-- Opening Marker --

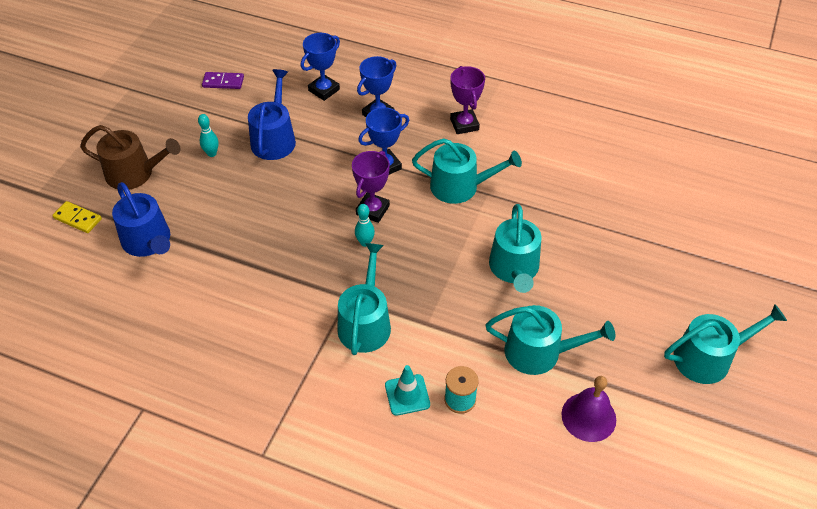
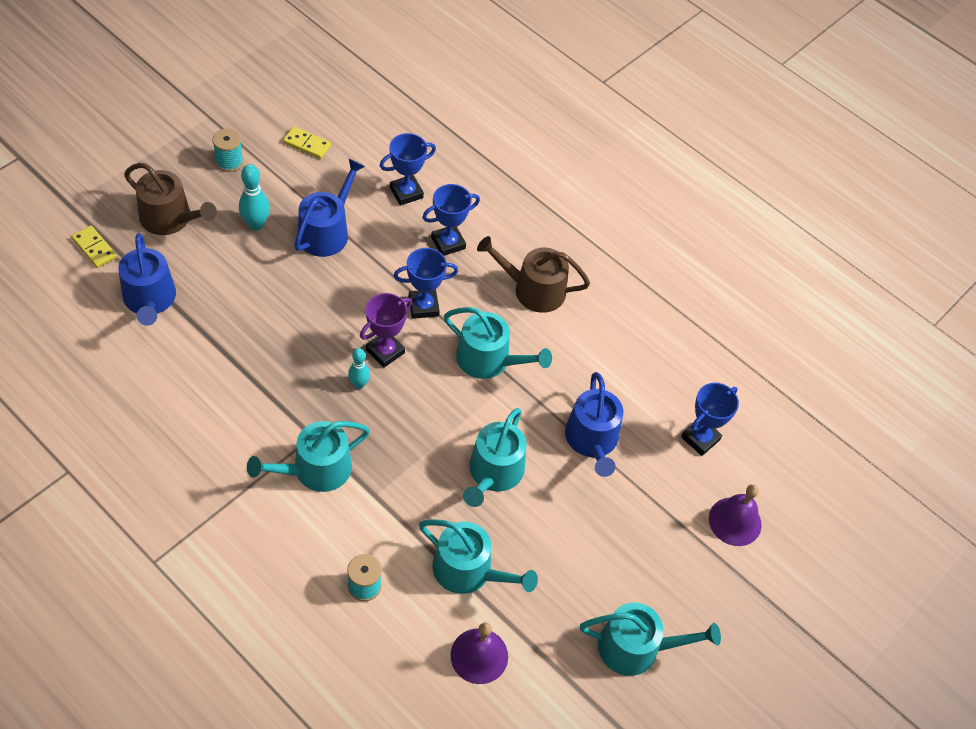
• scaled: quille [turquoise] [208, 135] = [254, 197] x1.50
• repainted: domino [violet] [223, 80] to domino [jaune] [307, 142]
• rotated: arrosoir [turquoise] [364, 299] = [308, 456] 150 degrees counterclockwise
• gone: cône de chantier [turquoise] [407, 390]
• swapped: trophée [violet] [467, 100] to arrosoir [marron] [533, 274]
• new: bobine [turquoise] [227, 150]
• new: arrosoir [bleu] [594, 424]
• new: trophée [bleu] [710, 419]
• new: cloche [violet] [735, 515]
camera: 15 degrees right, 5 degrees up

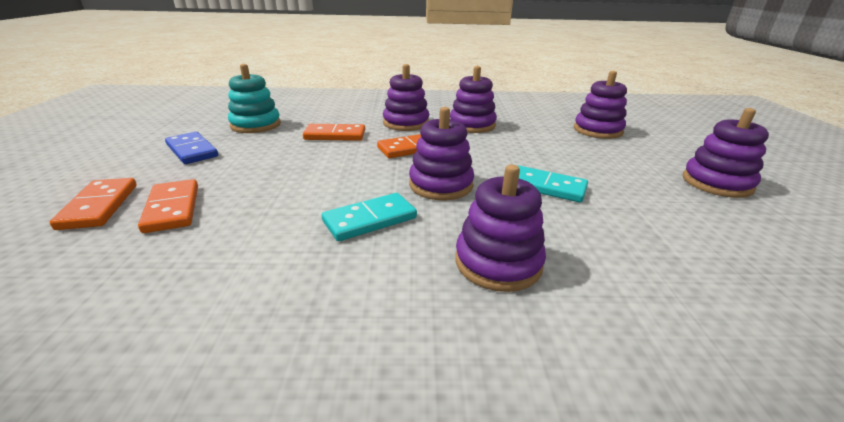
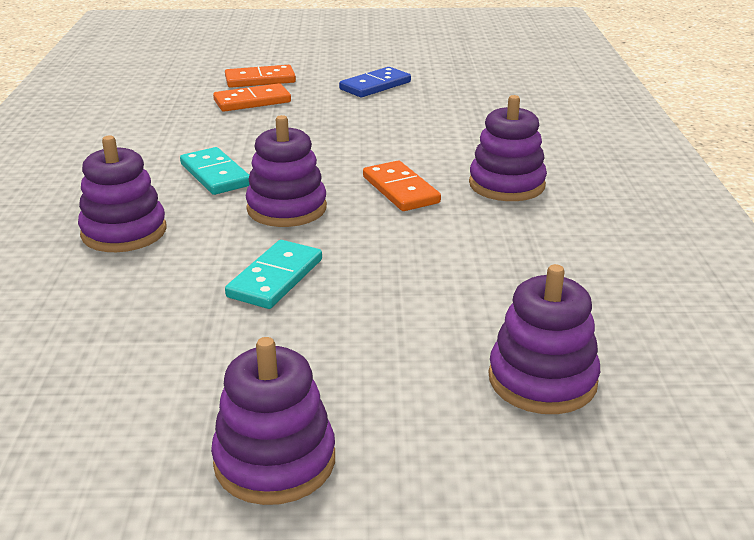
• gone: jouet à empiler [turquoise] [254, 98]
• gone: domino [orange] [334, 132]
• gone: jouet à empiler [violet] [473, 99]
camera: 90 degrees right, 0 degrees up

-- Closing Marker --

● What you are asked to do
Copy out each line carrying the string "right" from the data.

● Task answer
camera: 15 degrees right, 5 degrees up
camera: 90 degrees right, 0 degrees up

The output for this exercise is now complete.